## Materials provided

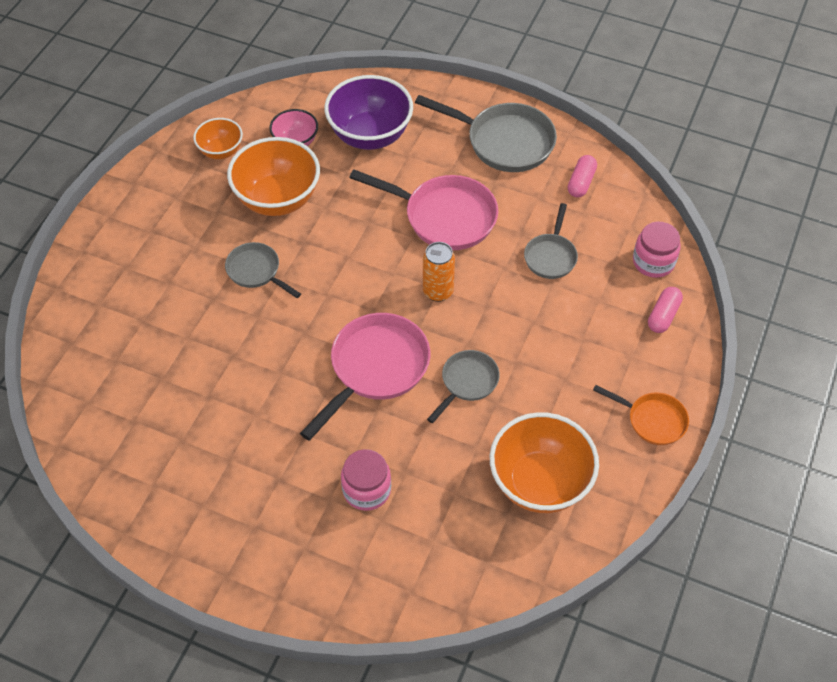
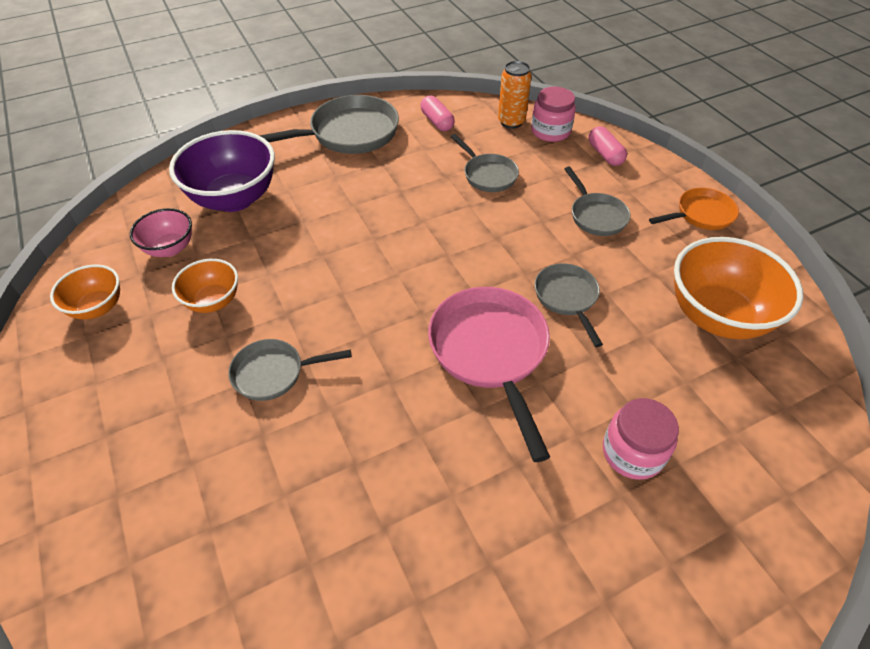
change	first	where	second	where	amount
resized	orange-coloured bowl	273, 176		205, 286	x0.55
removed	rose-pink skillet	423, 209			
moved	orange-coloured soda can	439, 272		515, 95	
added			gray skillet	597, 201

## About this exercise
Reproduce every record exactly; images stay out.

## Written response
change	first	where	second	where	amount
resized	orange-coloured bowl	273, 176		205, 286	x0.55
removed	rose-pink skillet	423, 209			
moved	orange-coloured soda can	439, 272		515, 95	
added			gray skillet	597, 201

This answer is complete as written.